--- WORK ORDER ---
Apart from the pictures, every part of the records below gets retyped exactly.

--- Graphic revision entries ---

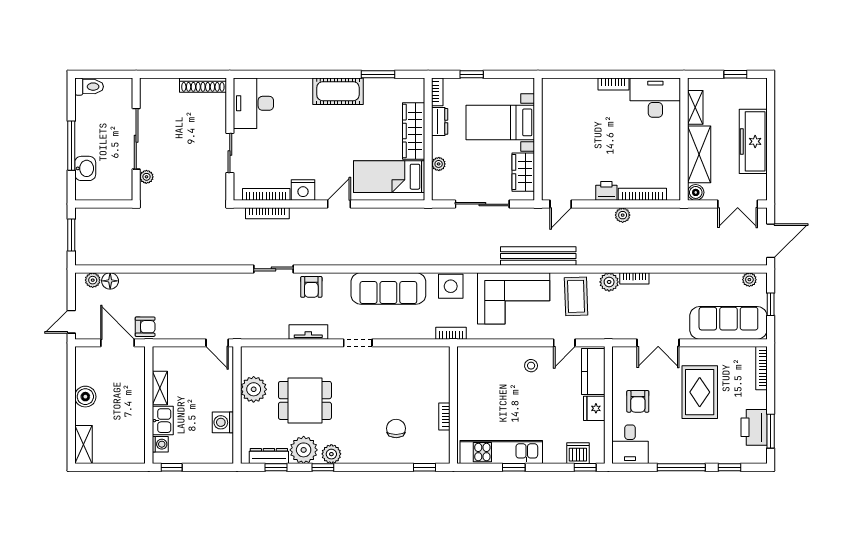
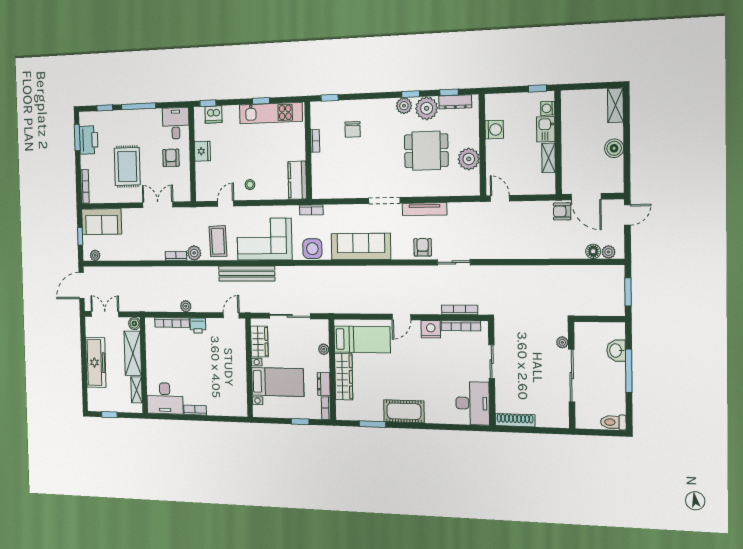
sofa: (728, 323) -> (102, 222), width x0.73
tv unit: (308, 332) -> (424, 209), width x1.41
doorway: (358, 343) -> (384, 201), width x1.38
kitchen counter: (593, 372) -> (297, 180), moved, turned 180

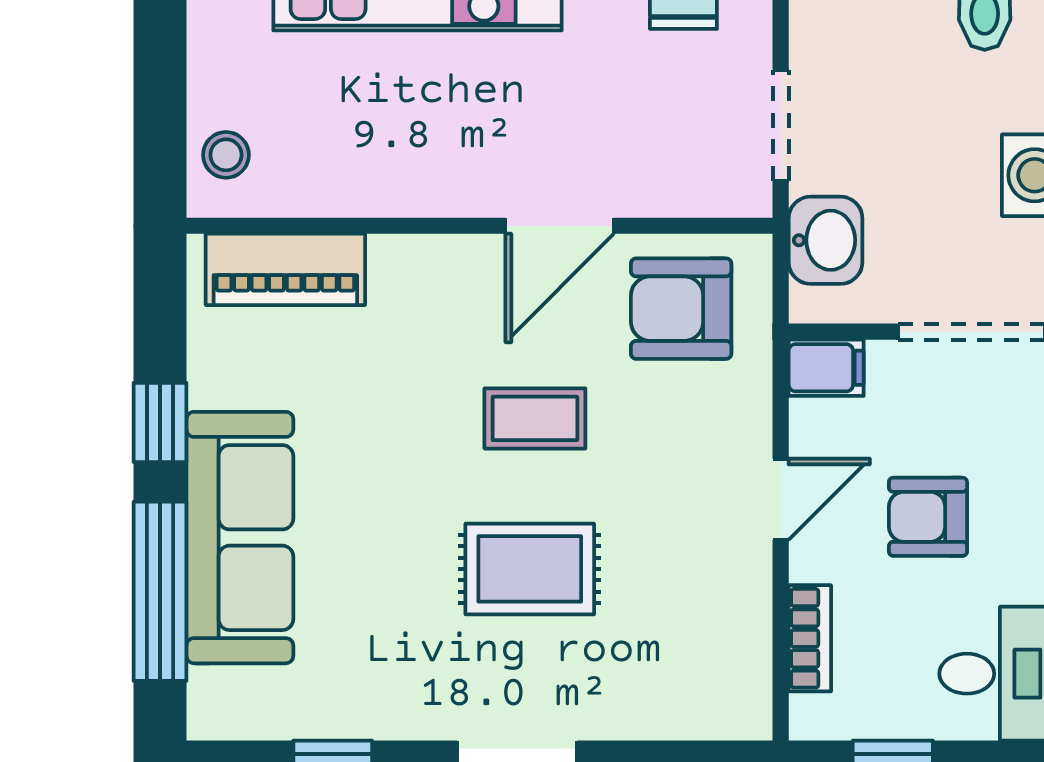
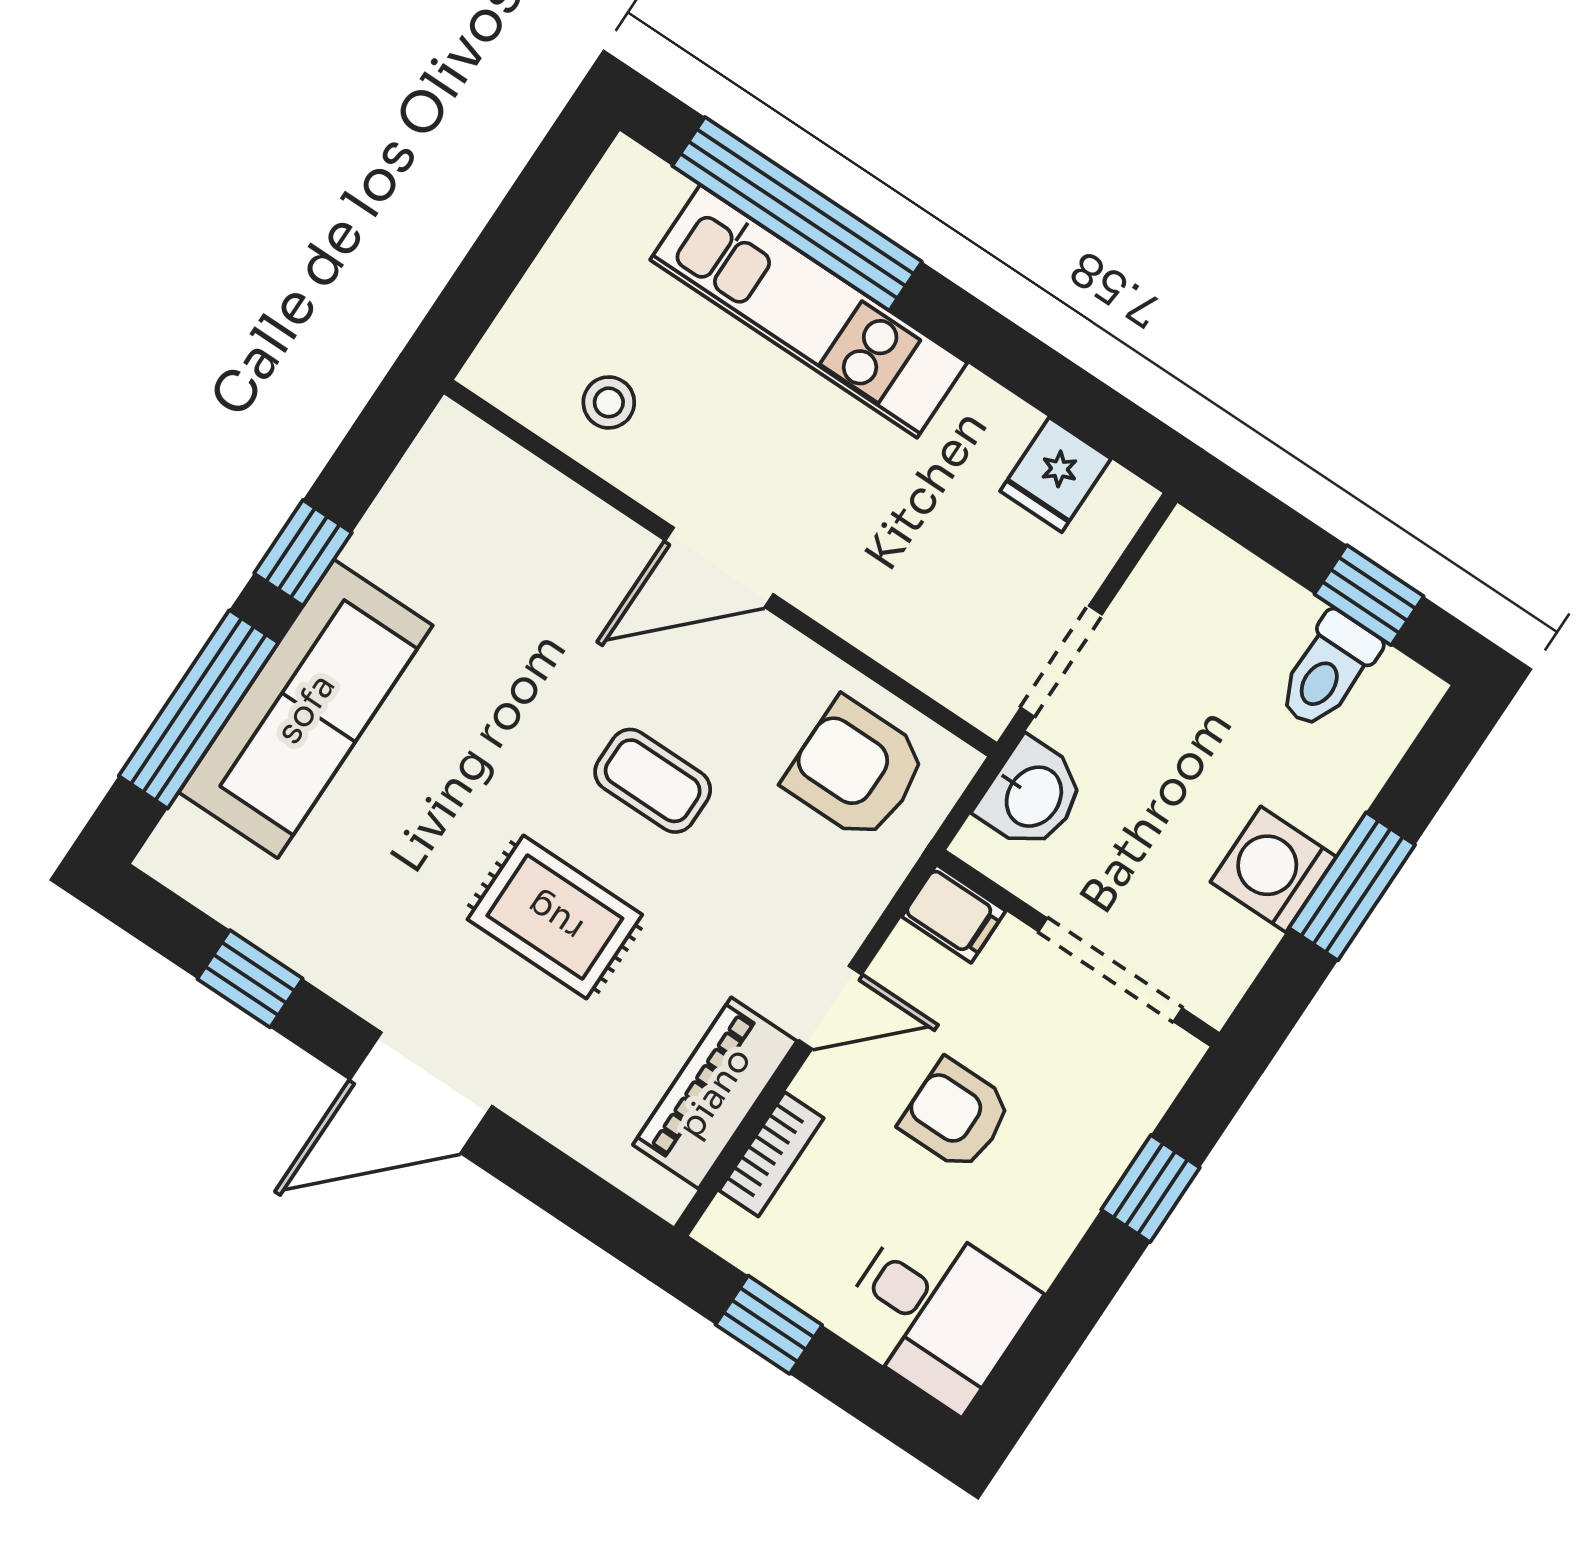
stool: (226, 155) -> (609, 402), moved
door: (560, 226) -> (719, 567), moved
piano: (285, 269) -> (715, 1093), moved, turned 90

--- ANSWER TO THE PROBLEM ---
sofa: (728, 323) -> (102, 222), width x0.73
tv unit: (308, 332) -> (424, 209), width x1.41
doorway: (358, 343) -> (384, 201), width x1.38
kitchen counter: (593, 372) -> (297, 180), moved, turned 180

stool: (226, 155) -> (609, 402), moved
door: (560, 226) -> (719, 567), moved
piano: (285, 269) -> (715, 1093), moved, turned 90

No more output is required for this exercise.